Lines from the one containing "(513, 170) = (279, 111): grey" through the last one in the data below: write them out word for word, and only them.

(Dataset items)
###
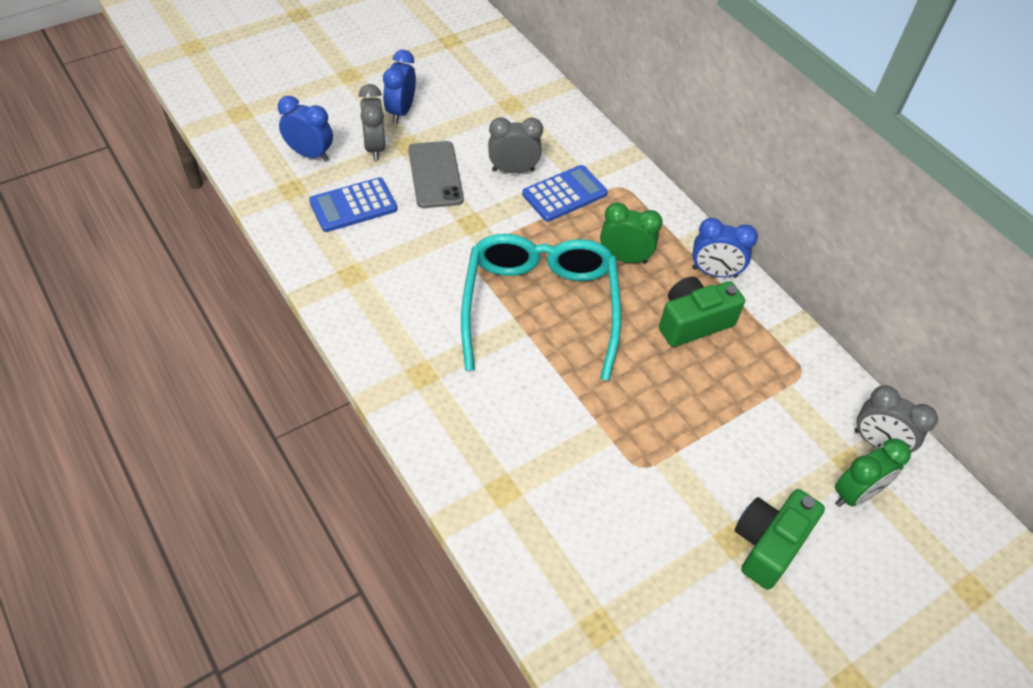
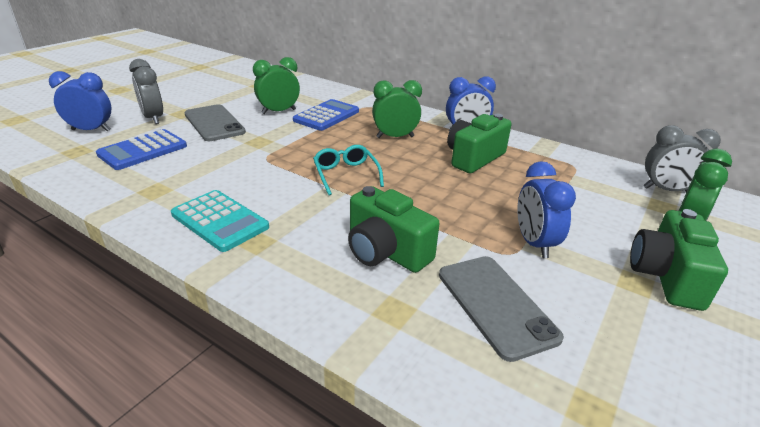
camera: 20 degrees left, 20 degrees down
(398, 336) = (220, 221): none -> turquoise calculator
(401, 111) = (170, 99): blue clock -> blue clock (534, 243)
(513, 170) = (279, 111): grey clock -> green clock
(528, 424) = (386, 251): none -> green camera
(540, 307) = (346, 174): turquoise glasses -> turquoise glasses, size x0.44
(589, 515) = (496, 305): none -> grey phone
###
◆ Result of this exercise ◆
(513, 170) = (279, 111): grey clock -> green clock
(528, 424) = (386, 251): none -> green camera
(540, 307) = (346, 174): turquoise glasses -> turquoise glasses, size x0.44
(589, 515) = (496, 305): none -> grey phone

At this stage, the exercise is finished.